Segment Open

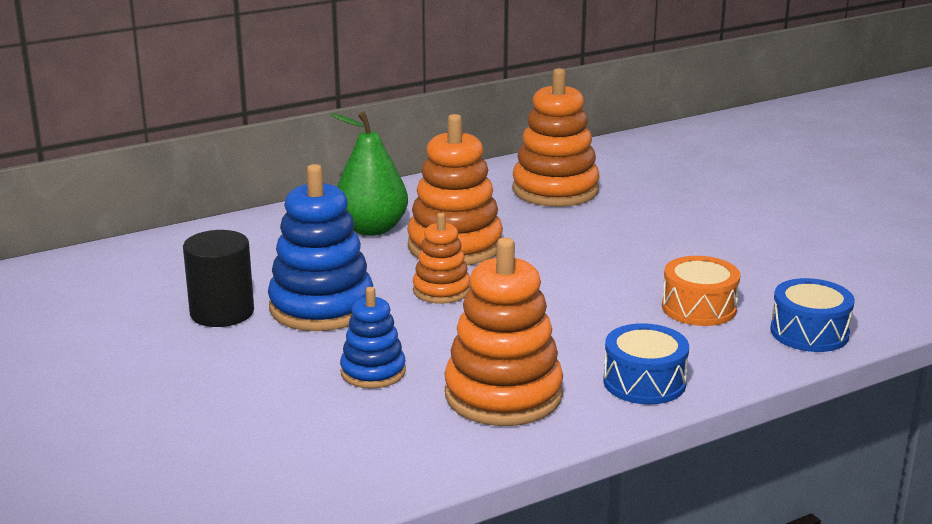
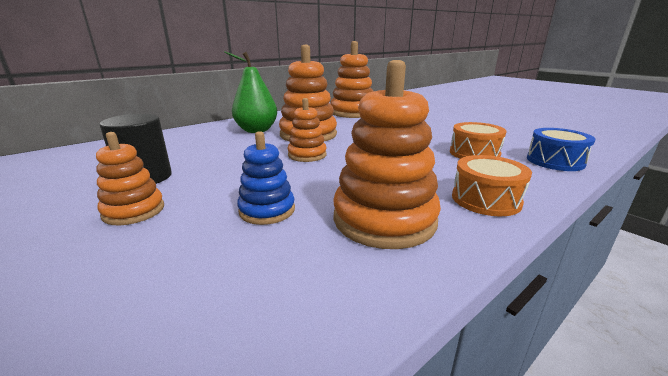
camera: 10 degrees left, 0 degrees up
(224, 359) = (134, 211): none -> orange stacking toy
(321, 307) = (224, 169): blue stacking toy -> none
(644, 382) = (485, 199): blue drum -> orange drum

Segment Closed
Segment Open

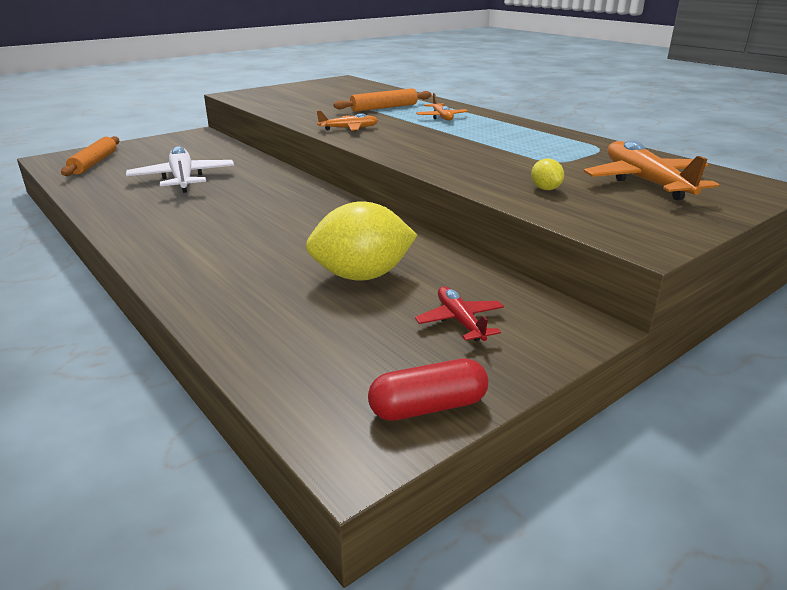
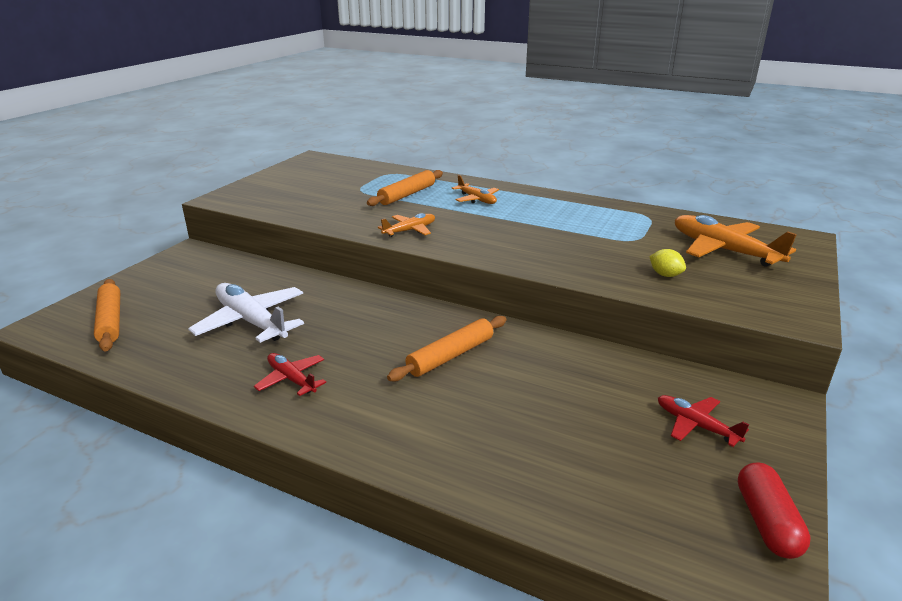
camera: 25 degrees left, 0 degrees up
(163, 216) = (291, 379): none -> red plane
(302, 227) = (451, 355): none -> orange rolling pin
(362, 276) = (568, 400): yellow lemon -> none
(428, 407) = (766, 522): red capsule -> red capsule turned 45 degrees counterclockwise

Segment Closed

WORK INSTRUCTION |
Begin with the line that has "camera: 25 degrees left, 0 degrees up" in the listing above and end after the line that has "(428, 407) = (766, 522): red"; output those lines exactly.

ANSWER TO THE EXERCISE |
camera: 25 degrees left, 0 degrees up
(163, 216) = (291, 379): none -> red plane
(302, 227) = (451, 355): none -> orange rolling pin
(362, 276) = (568, 400): yellow lemon -> none
(428, 407) = (766, 522): red capsule -> red capsule turned 45 degrees counterclockwise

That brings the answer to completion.